Give a faithful, exact copy of all entries, minus the images.
◇ ◇ ◇ ◇
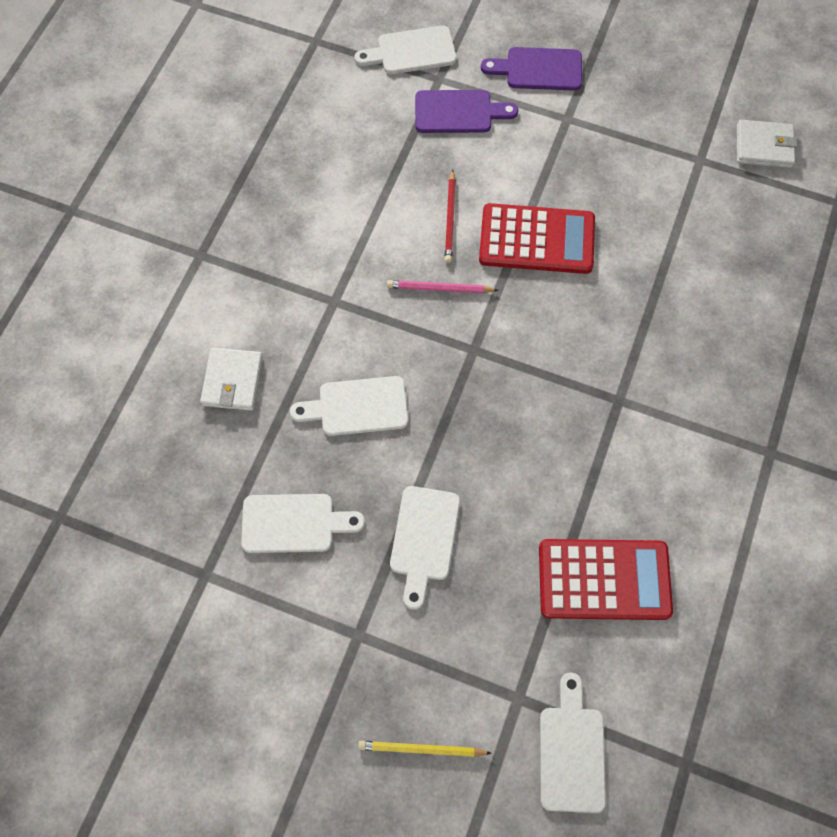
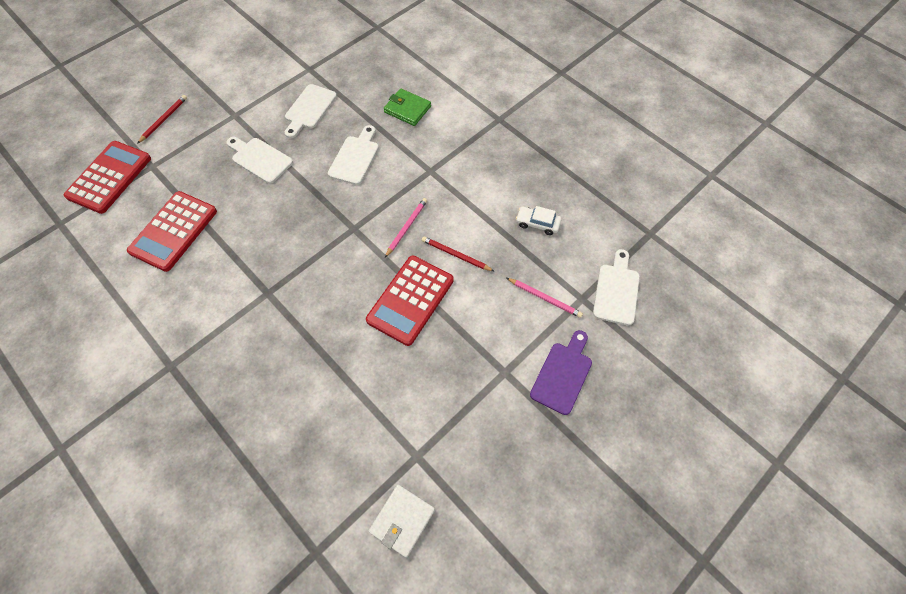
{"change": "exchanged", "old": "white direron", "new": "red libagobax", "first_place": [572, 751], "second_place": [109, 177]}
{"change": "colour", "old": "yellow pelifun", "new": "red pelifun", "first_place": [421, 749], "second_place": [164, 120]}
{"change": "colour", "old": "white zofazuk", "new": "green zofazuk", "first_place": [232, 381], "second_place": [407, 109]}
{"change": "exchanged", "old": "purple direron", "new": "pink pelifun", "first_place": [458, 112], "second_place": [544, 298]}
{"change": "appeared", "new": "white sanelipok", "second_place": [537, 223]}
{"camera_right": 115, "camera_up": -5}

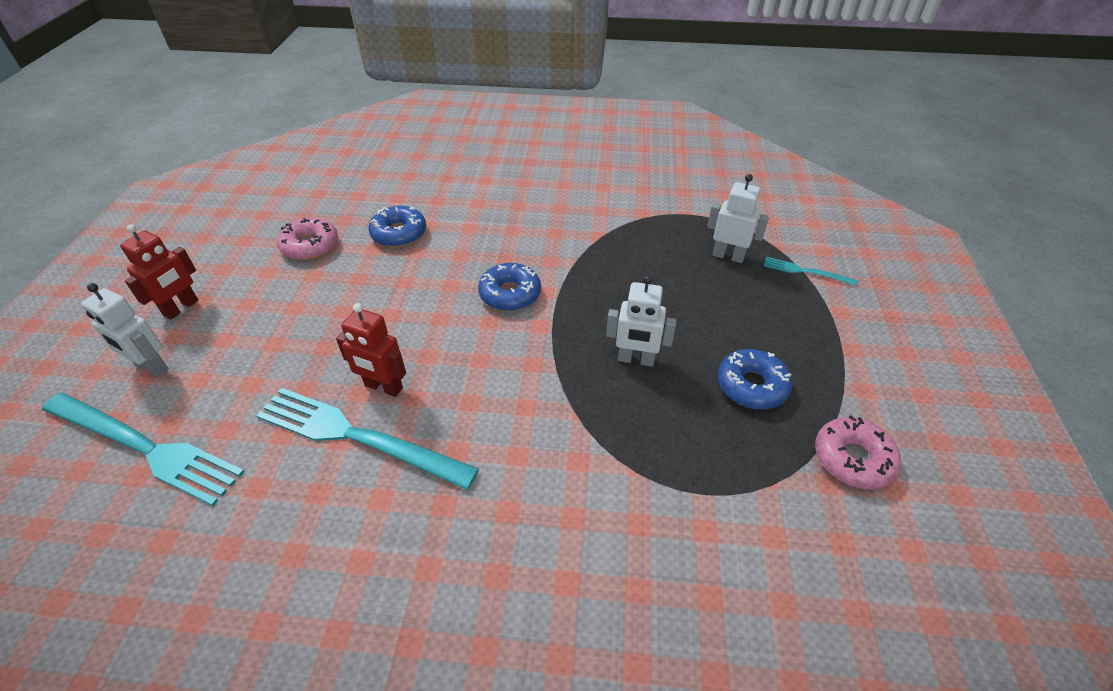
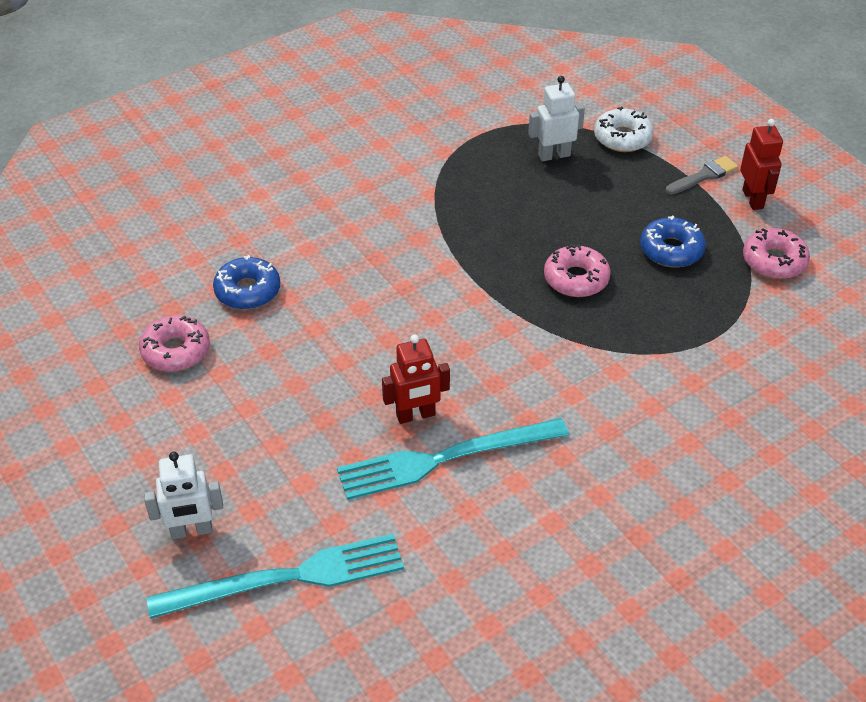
{"change": "exchanged", "old": "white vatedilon", "new": "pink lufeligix", "first_place": [636, 359], "second_place": [576, 279]}
{"change": "exchanged", "old": "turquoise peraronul", "new": "white lufeligix", "first_place": [805, 272], "second_place": [622, 138]}
{"change": "appeared", "new": "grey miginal", "second_place": [704, 176]}
{"change": "relocated", "old": "red vatedilon", "first_place": [181, 308], "second_place": [753, 199]}
{"change": "missing", "old": "blue lufeligix", "first_place": [510, 294]}
{"camera_right": -40, "camera_up": 0}

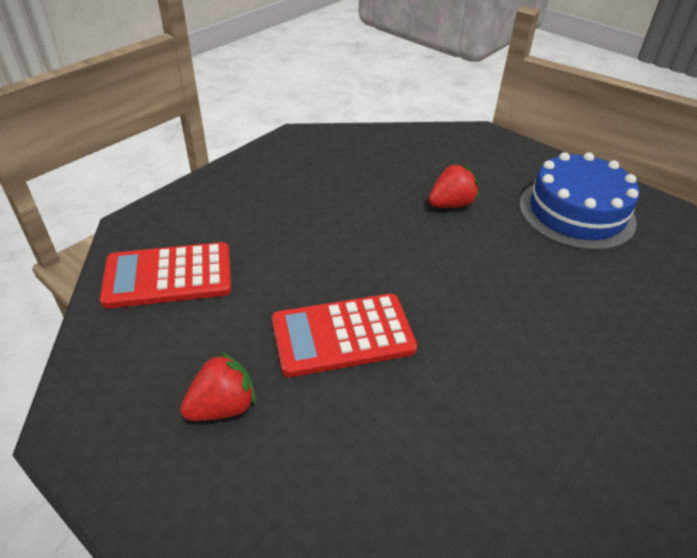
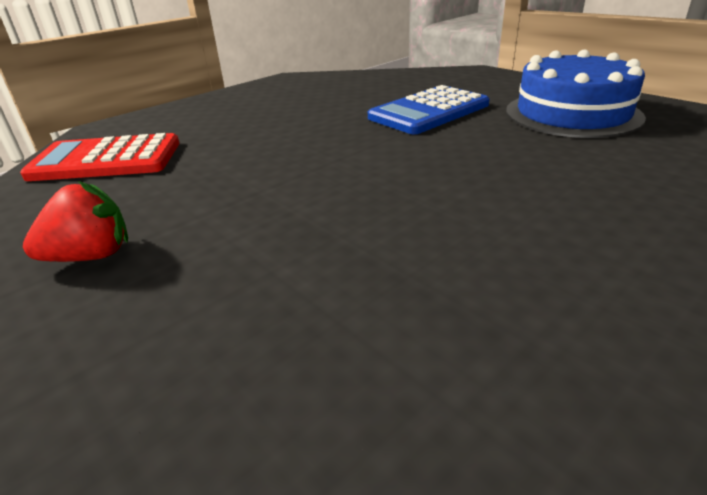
{"change": "exchanged", "old": "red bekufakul", "new": "blue libagobax", "first_place": [451, 204], "second_place": [429, 111]}
{"change": "missing", "old": "red libagobax", "first_place": [343, 335]}
{"camera_right": 10, "camera_up": -10}

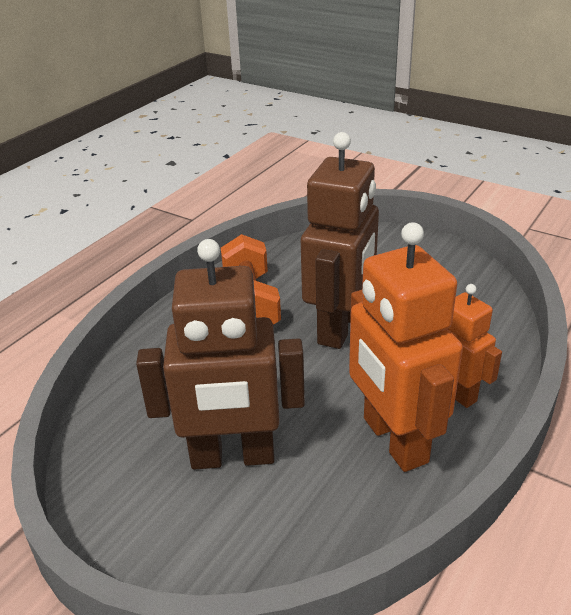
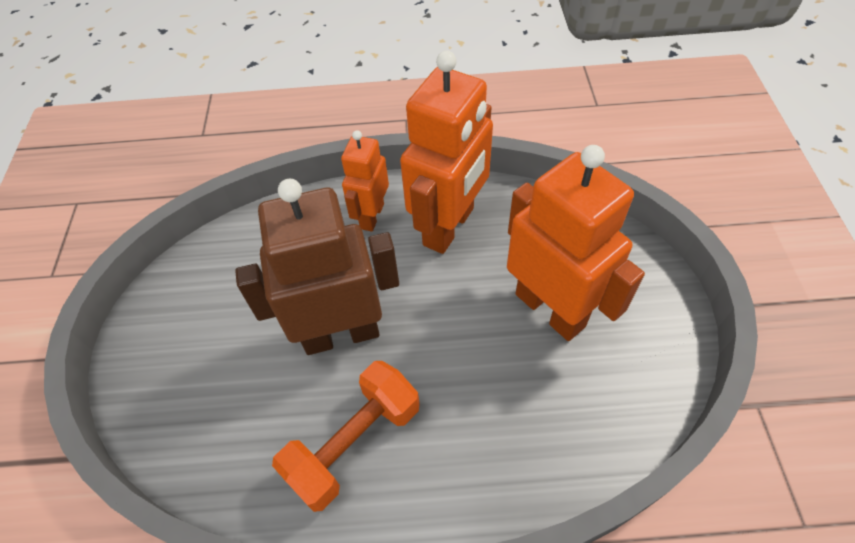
{"change": "colour", "old": "brown vatedilon", "new": "orange vatedilon", "first_place": [233, 457], "second_place": [550, 309]}
{"camera_right": -125, "camera_up": 20}

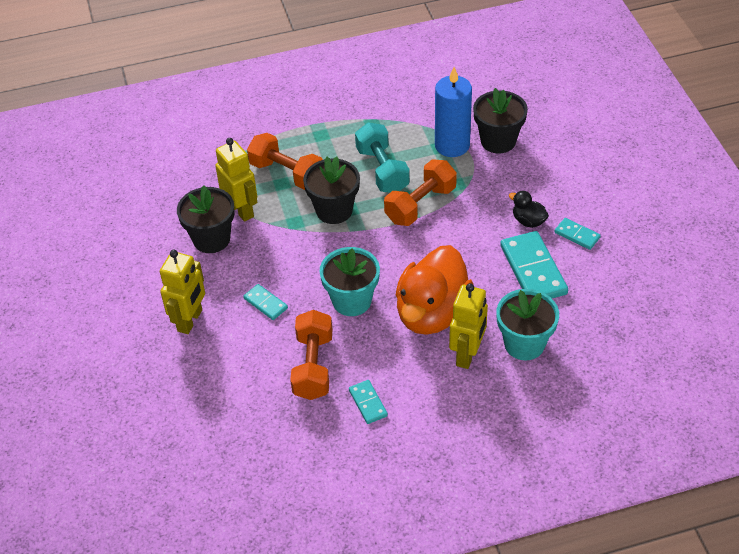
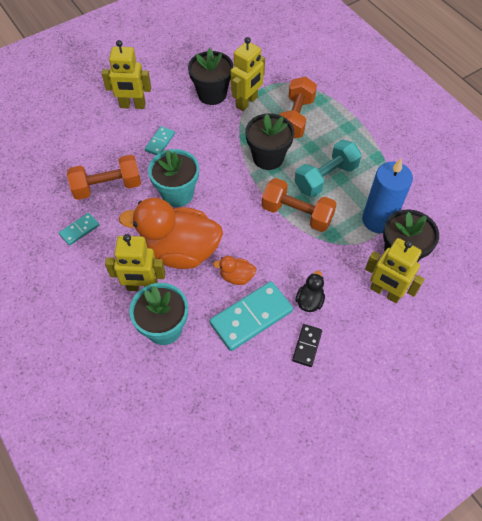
{"change": "appeared", "new": "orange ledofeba", "second_place": [236, 276]}
{"change": "colour", "old": "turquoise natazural", "new": "black natazural", "first_place": [577, 235], "second_place": [307, 346]}
{"change": "appeared", "new": "yellow vatedilon", "second_place": [385, 292]}
{"camera_right": 70, "camera_up": 10}

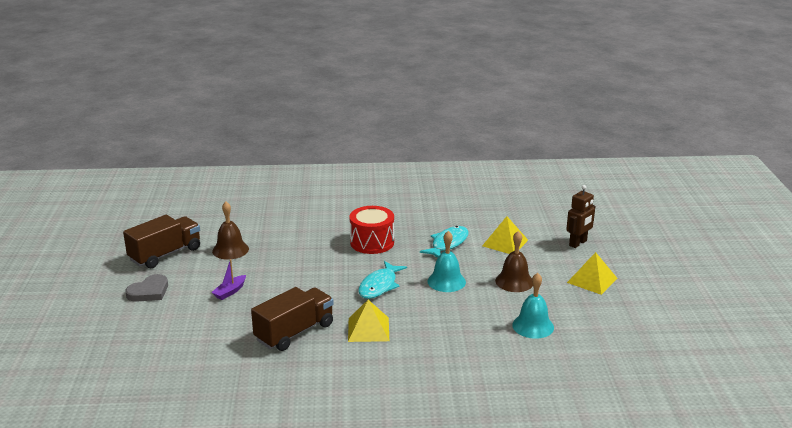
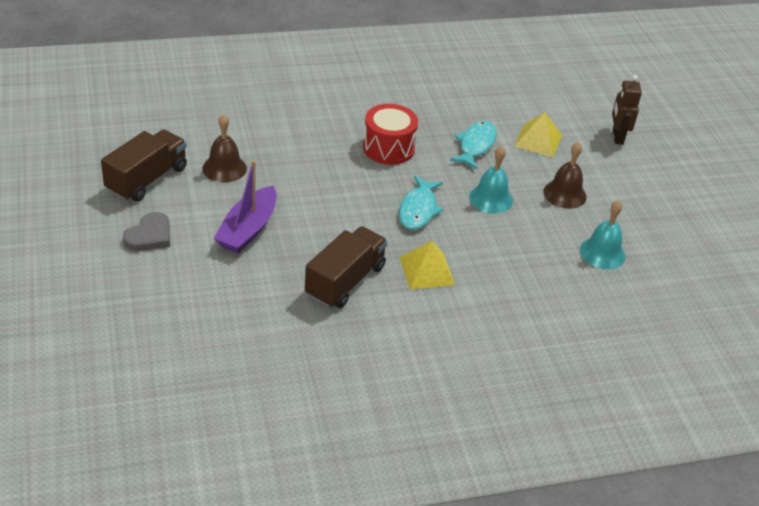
{"change": "size", "old": "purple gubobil", "first_place": [230, 292], "second_place": [248, 229], "factor": 1.9}
{"change": "spun", "old": "brown vatedilon", "first_place": [578, 243], "second_place": [617, 137], "degrees": 150}
{"change": "missing", "old": "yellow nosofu", "first_place": [592, 280]}
{"camera_right": -15, "camera_up": 15}

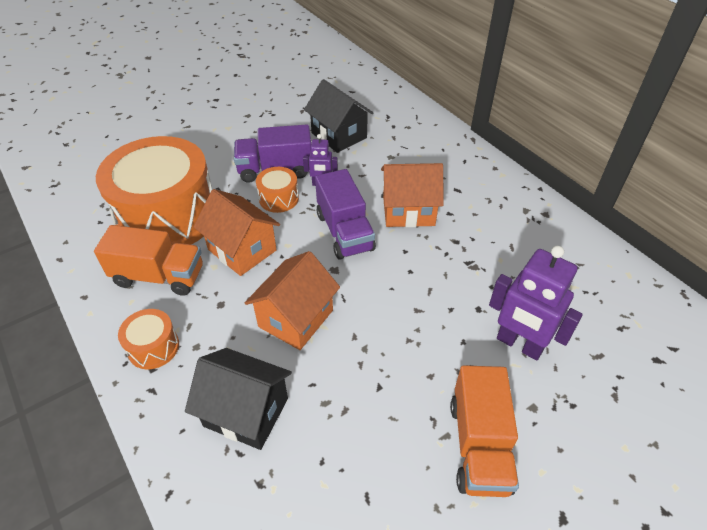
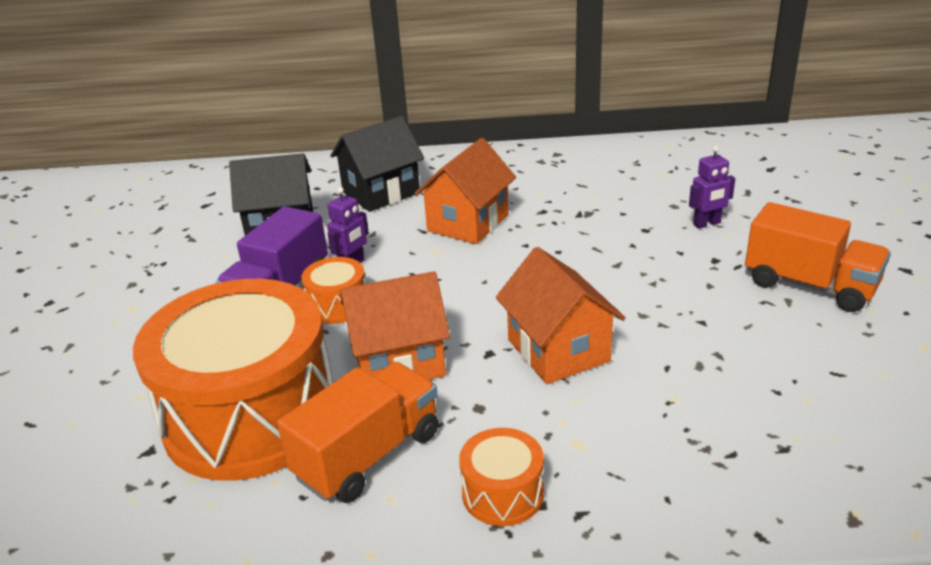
{"change": "relocated", "old": "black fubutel", "first_place": [246, 412], "second_place": [381, 192]}
{"change": "size", "old": "purple vatedilon", "first_place": [519, 344], "second_place": [707, 224], "factor": 0.54}
{"change": "missing", "old": "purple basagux", "first_place": [344, 232]}
{"camera_right": -55, "camera_up": -15}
◇ ◇ ◇ ◇
* [Output for this exercise]:
{"change": "exchanged", "old": "white direron", "new": "red libagobax", "first_place": [572, 751], "second_place": [109, 177]}
{"change": "colour", "old": "yellow pelifun", "new": "red pelifun", "first_place": [421, 749], "second_place": [164, 120]}
{"change": "colour", "old": "white zofazuk", "new": "green zofazuk", "first_place": [232, 381], "second_place": [407, 109]}
{"change": "exchanged", "old": "purple direron", "new": "pink pelifun", "first_place": [458, 112], "second_place": [544, 298]}
{"change": "appeared", "new": "white sanelipok", "second_place": [537, 223]}
{"camera_right": 115, "camera_up": -5}

{"change": "exchanged", "old": "white vatedilon", "new": "pink lufeligix", "first_place": [636, 359], "second_place": [576, 279]}
{"change": "exchanged", "old": "turquoise peraronul", "new": "white lufeligix", "first_place": [805, 272], "second_place": [622, 138]}
{"change": "appeared", "new": "grey miginal", "second_place": [704, 176]}
{"change": "relocated", "old": "red vatedilon", "first_place": [181, 308], "second_place": [753, 199]}
{"change": "missing", "old": "blue lufeligix", "first_place": [510, 294]}
{"camera_right": -40, "camera_up": 0}

{"change": "exchanged", "old": "red bekufakul", "new": "blue libagobax", "first_place": [451, 204], "second_place": [429, 111]}
{"change": "missing", "old": "red libagobax", "first_place": [343, 335]}
{"camera_right": 10, "camera_up": -10}

{"change": "colour", "old": "brown vatedilon", "new": "orange vatedilon", "first_place": [233, 457], "second_place": [550, 309]}
{"camera_right": -125, "camera_up": 20}

{"change": "appeared", "new": "orange ledofeba", "second_place": [236, 276]}
{"change": "colour", "old": "turquoise natazural", "new": "black natazural", "first_place": [577, 235], "second_place": [307, 346]}
{"change": "appeared", "new": "yellow vatedilon", "second_place": [385, 292]}
{"camera_right": 70, "camera_up": 10}

{"change": "size", "old": "purple gubobil", "first_place": [230, 292], "second_place": [248, 229], "factor": 1.9}
{"change": "spun", "old": "brown vatedilon", "first_place": [578, 243], "second_place": [617, 137], "degrees": 150}
{"change": "missing", "old": "yellow nosofu", "first_place": [592, 280]}
{"camera_right": -15, "camera_up": 15}

{"change": "relocated", "old": "black fubutel", "first_place": [246, 412], "second_place": [381, 192]}
{"change": "size", "old": "purple vatedilon", "first_place": [519, 344], "second_place": [707, 224], "factor": 0.54}
{"change": "missing", "old": "purple basagux", "first_place": [344, 232]}
{"camera_right": -55, "camera_up": -15}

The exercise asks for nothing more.